Pictures must not appear in your answer. Write out exactly the lines from the one with "What was the white_refabu" through the last line of the entries below.

|---|

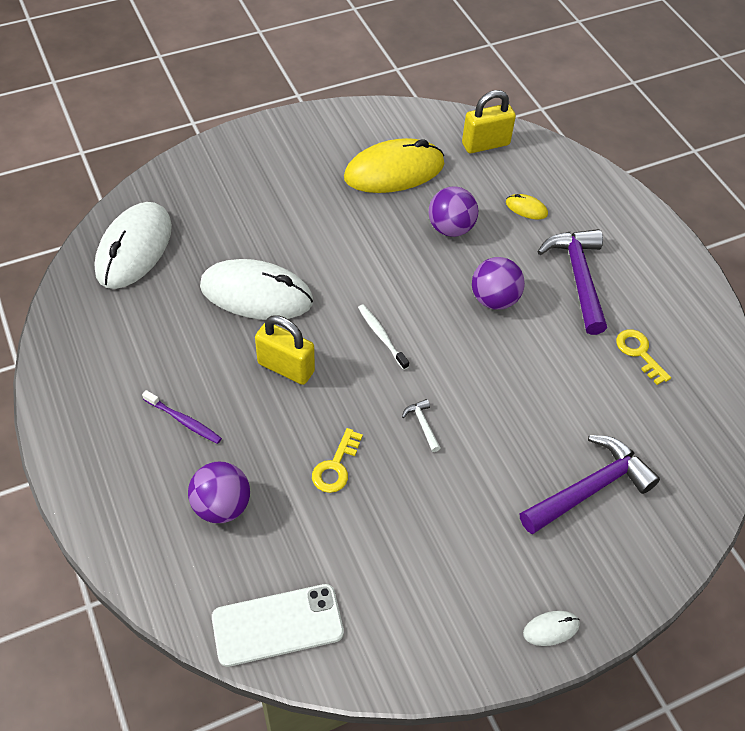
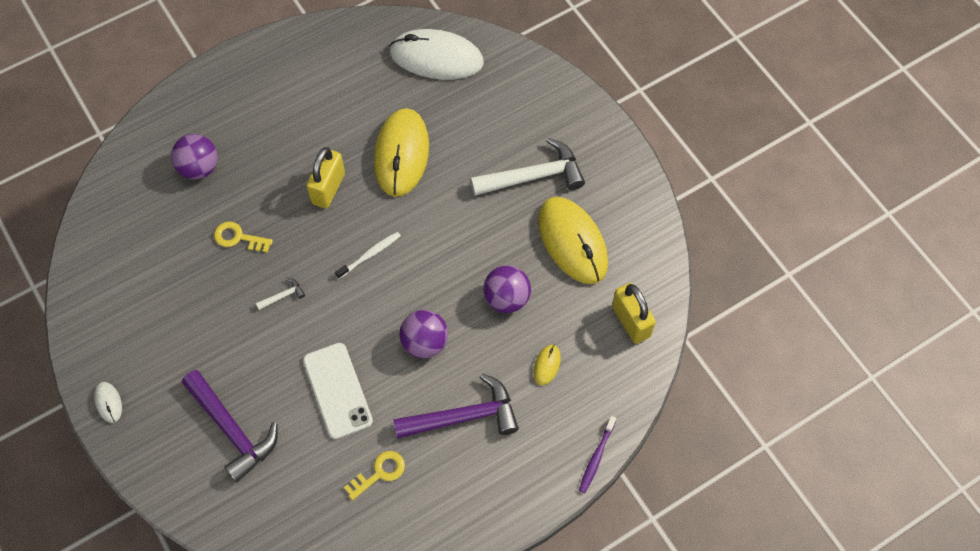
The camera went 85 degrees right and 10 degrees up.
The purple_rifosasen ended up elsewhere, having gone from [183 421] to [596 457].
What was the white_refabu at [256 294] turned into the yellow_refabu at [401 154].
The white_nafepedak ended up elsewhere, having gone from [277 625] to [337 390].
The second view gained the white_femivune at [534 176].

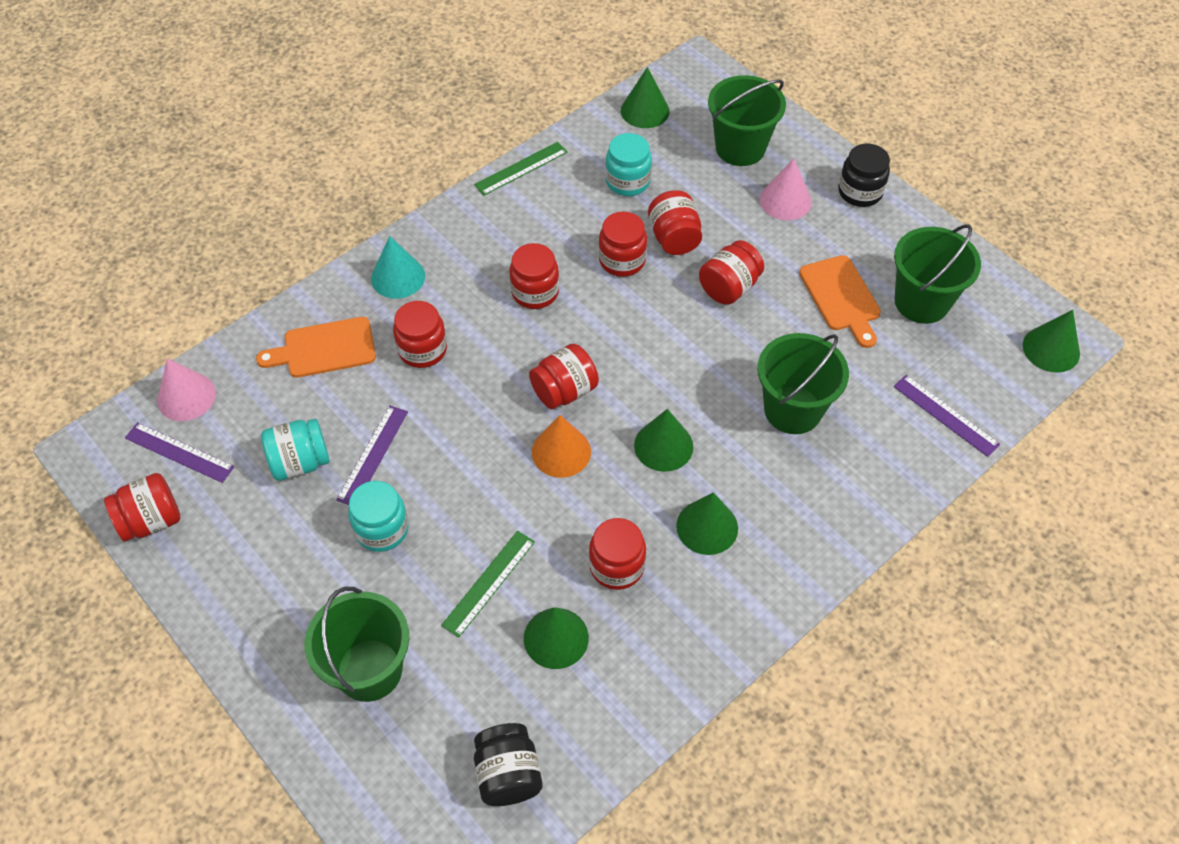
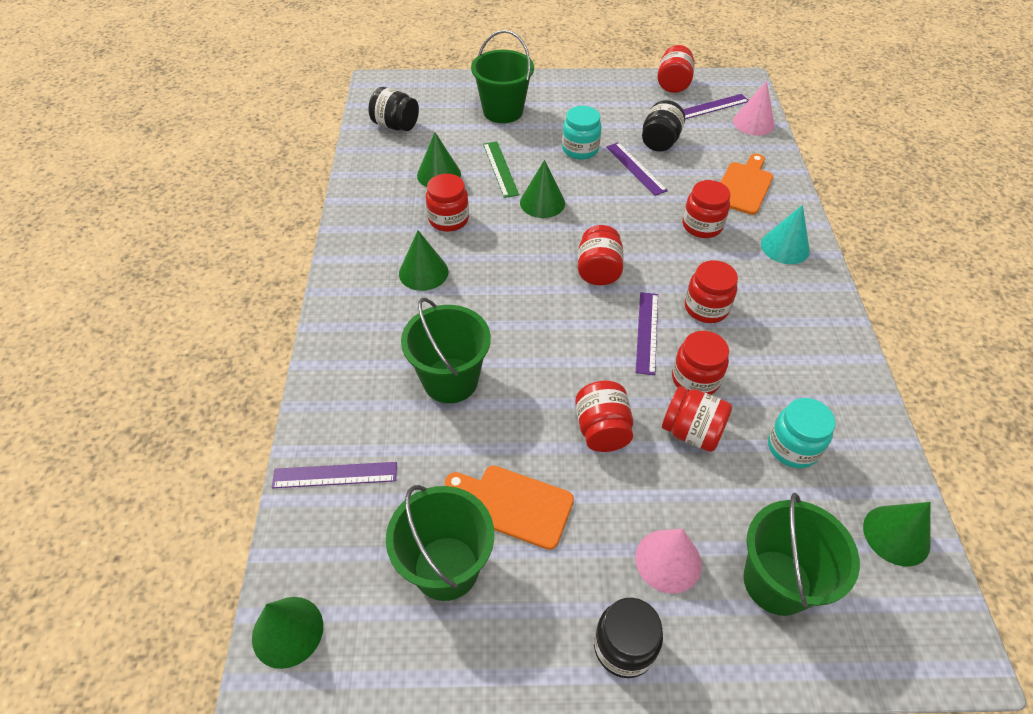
The camera went 130 degrees right and 5 degrees down.
What was the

|---|

■ **TASK SOLUTION**:
What was the white_refabu at [256 294] turned into the yellow_refabu at [401 154].
The white_nafepedak ended up elsewhere, having gone from [277 625] to [337 390].
The second view gained the white_femivune at [534 176].

The camera went 130 degrees right and 5 degrees down.
What was the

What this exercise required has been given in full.